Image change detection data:
========================

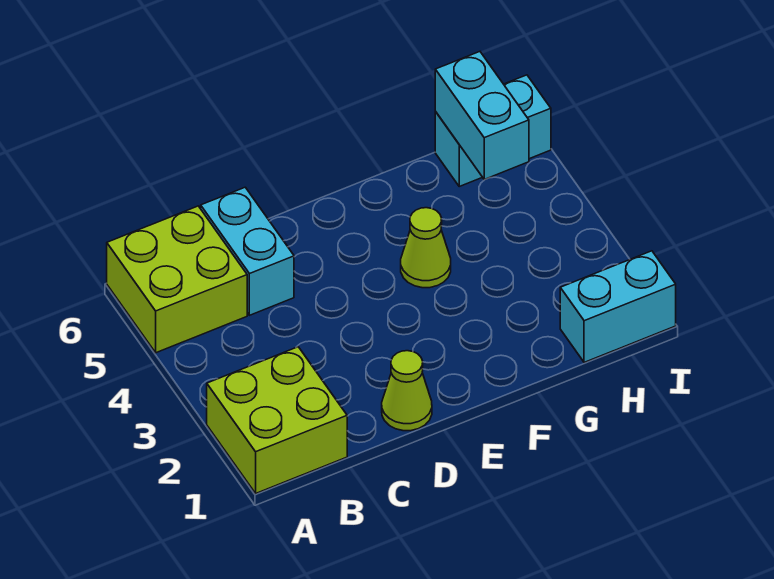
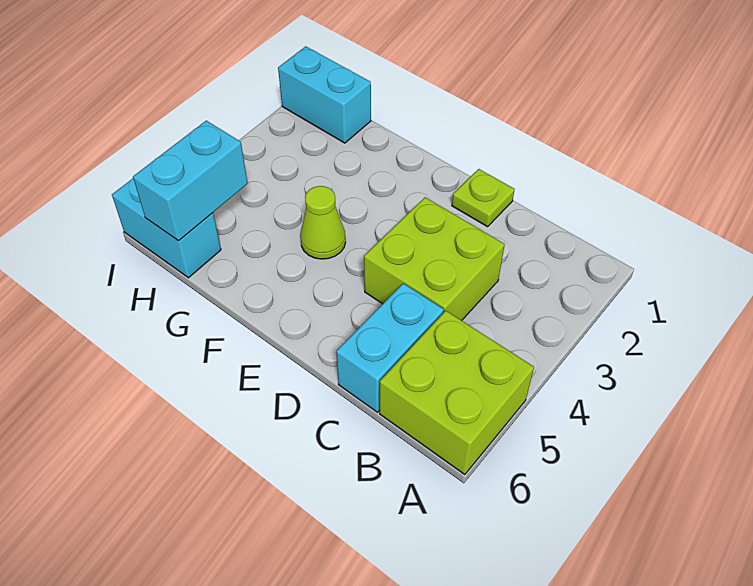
lime brick A1:B2 level 1 -> lime brick C3:D4 level 1
lime cone D1 level 1 -> lime plate D1 level 1

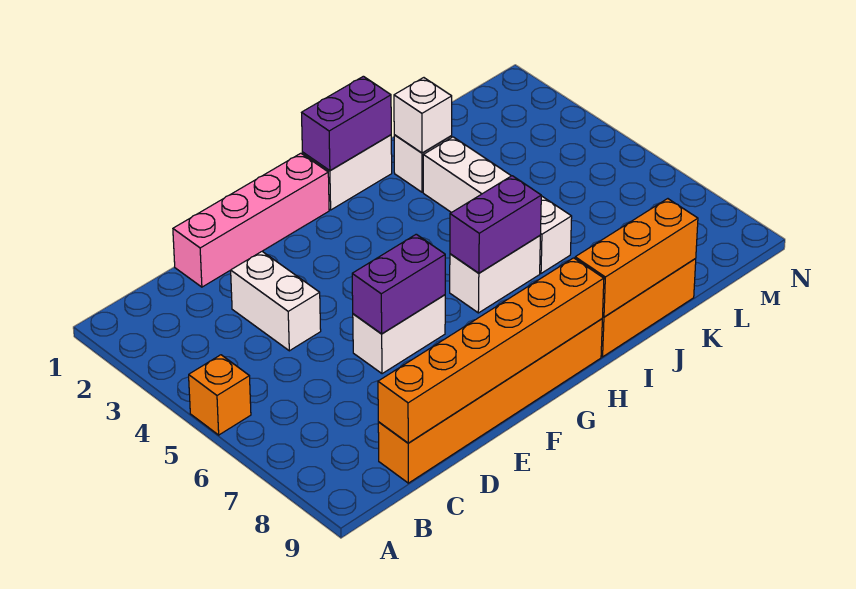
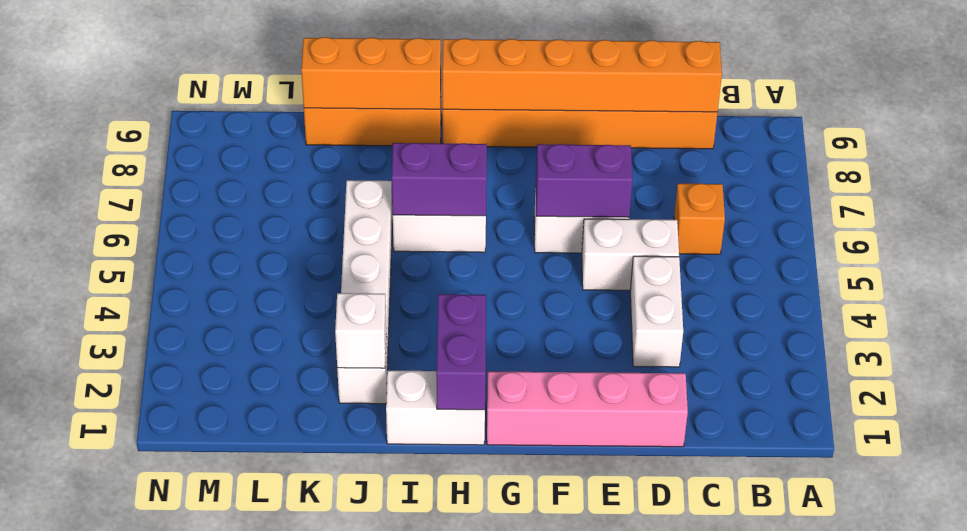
orange brick A5 level 1 -> orange brick C6 level 1
none -> white brick D5:E5 level 1
purple brick H1:I1 level 2 -> purple brick H1:H2 level 2

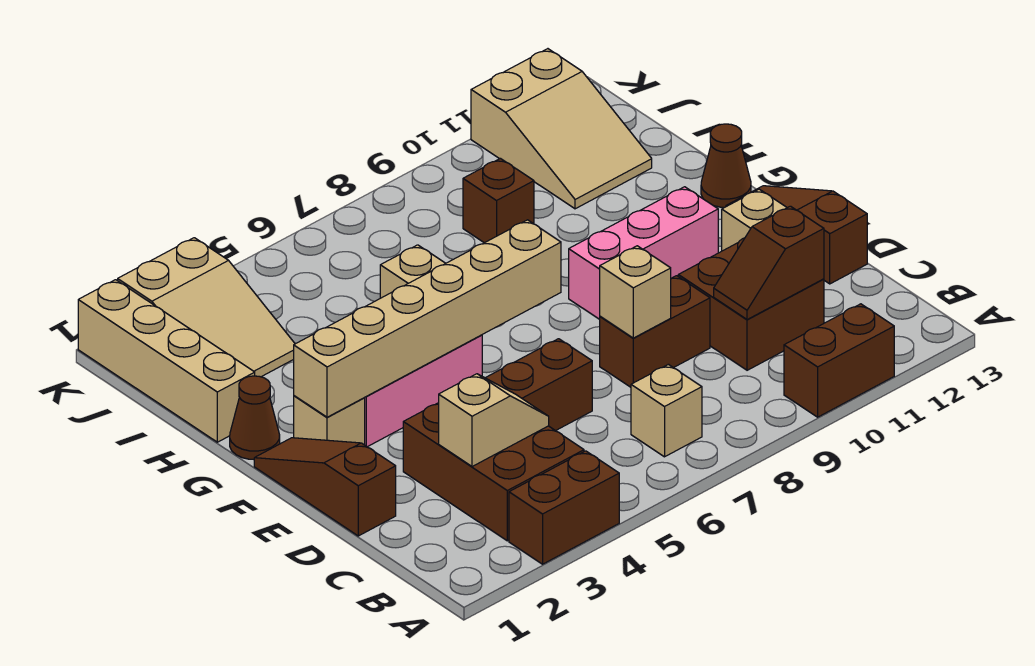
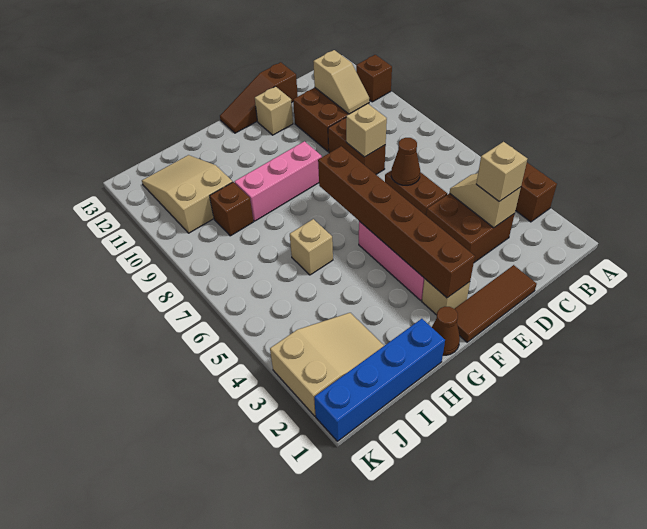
brown brick A10:A11 level 1 -> brown brick A11 level 1
brown brick B3:D4 level 1 -> brown brick C3:D4 level 1
tan brick B7 level 1 -> tan brick C3 level 3
brown slope C10:C11 level 2 top 11 -> tan slope C10:C11 level 2 top 11
brown slope D1:F1 level 1 top D -> brown tile D1:F1 level 1
tan brick F2:F7 level 2 -> brown brick F2:F7 level 2
pink brick F9:F11 level 1 -> pink brick F9:H9 level 1
brown cone G13 level 1 -> brown cone D6 level 2
tan brick H1:K1 level 1 -> blue brick H1:K1 level 1
tan slope I11:K12 level 1 top K -> tan slope I10:J12 level 1 top 10

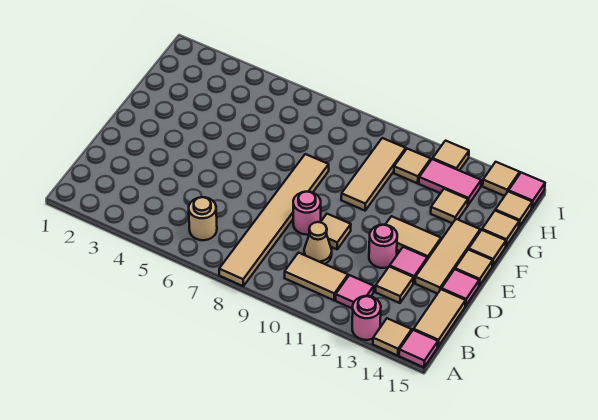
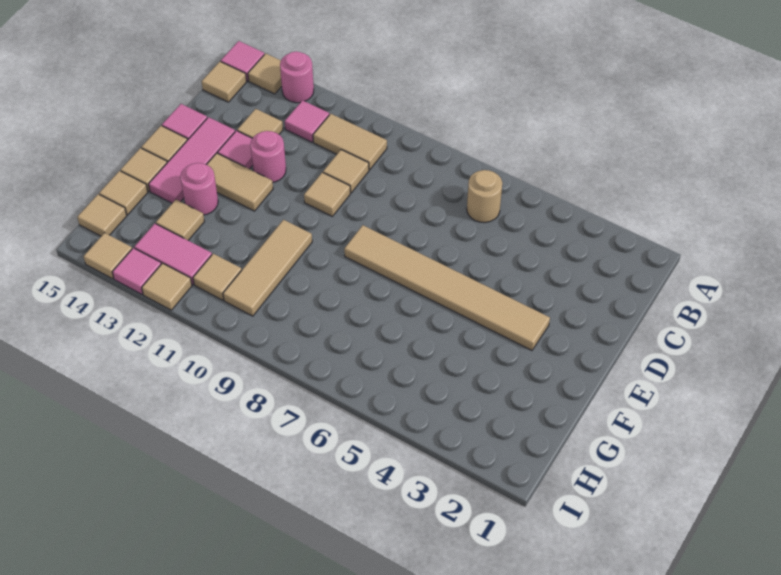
tan tile A8:F8 level 1 -> tan tile E3:E8 level 1
tan tile B15:C15 level 1 -> tan tile B15 level 1
tan cone C10 level 1 -> tan tile C10 level 1
pink round brick D9 level 1 -> pink round brick F13 level 1
tan tile D14:F14 level 1 -> pink tile D14:F14 level 1
pink tile I15 level 1 -> pink tile I13 level 1

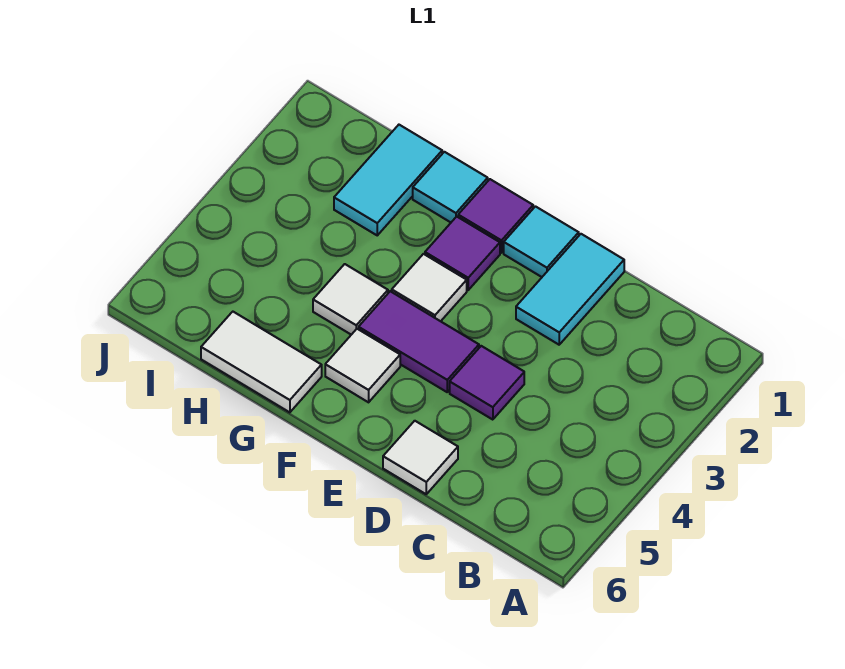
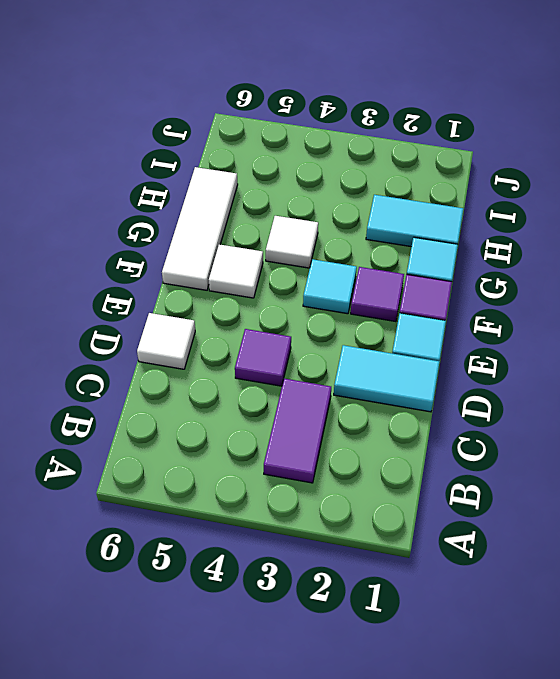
purple tile E4:F4 level 1 -> purple tile B3:C3 level 1
white tile F3 level 1 -> cyan tile F3 level 1
white tile G6:H6 level 1 -> white tile F6:H6 level 1

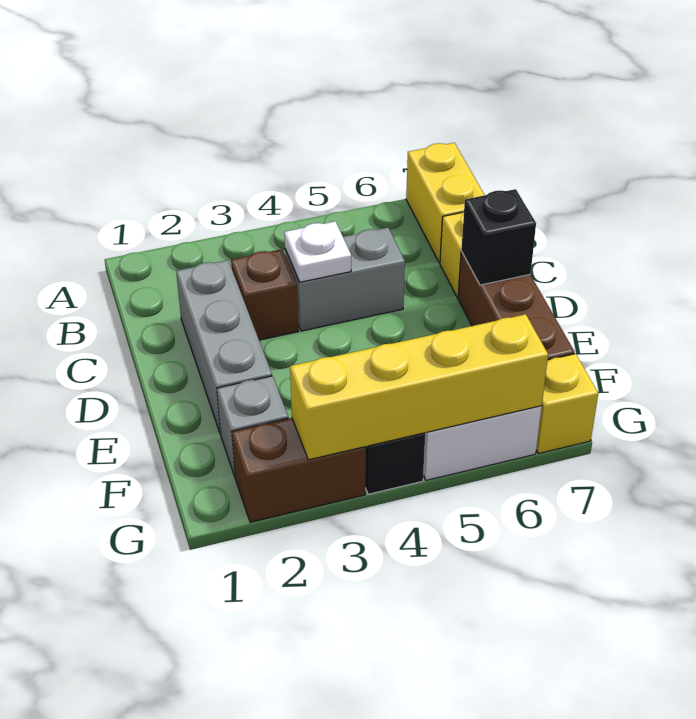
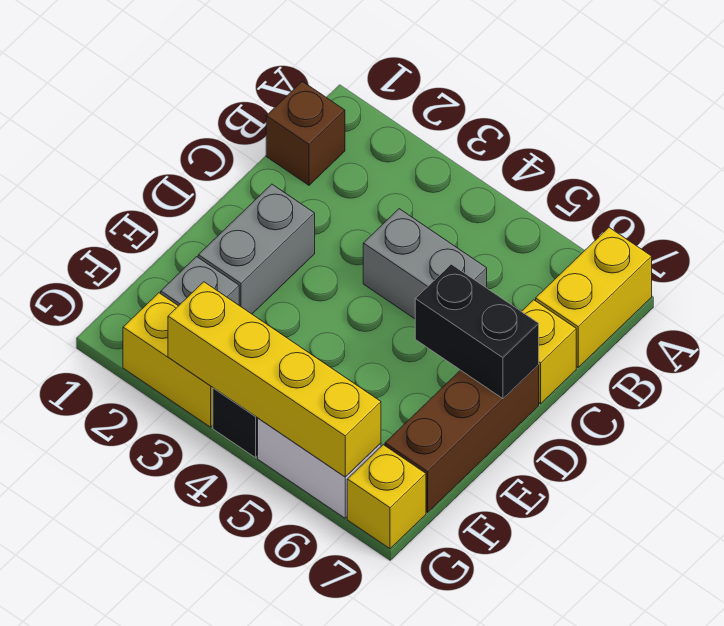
grey brick C2:E2 level 1 -> grey brick D2:E2 level 1
brown brick C3 level 1 -> brown brick B1 level 1
white plate C4 level 2 -> none
black brick D7 level 2 -> black brick D6:D7 level 2
brown brick G2:G3 level 1 -> yellow brick G2:G3 level 1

========================

*REQUIRED ACTION*
An exact copy is needed of the stretch above that opens with the line containing "brown slope D1:F1" and closes with the line containing "tan tile B15:C15"; the pictures are not part of it.

*EXERCISE ANSWER*
brown slope D1:F1 level 1 top D -> brown tile D1:F1 level 1
tan brick F2:F7 level 2 -> brown brick F2:F7 level 2
pink brick F9:F11 level 1 -> pink brick F9:H9 level 1
brown cone G13 level 1 -> brown cone D6 level 2
tan brick H1:K1 level 1 -> blue brick H1:K1 level 1
tan slope I11:K12 level 1 top K -> tan slope I10:J12 level 1 top 10

tan tile A8:F8 level 1 -> tan tile E3:E8 level 1
tan tile B15:C15 level 1 -> tan tile B15 level 1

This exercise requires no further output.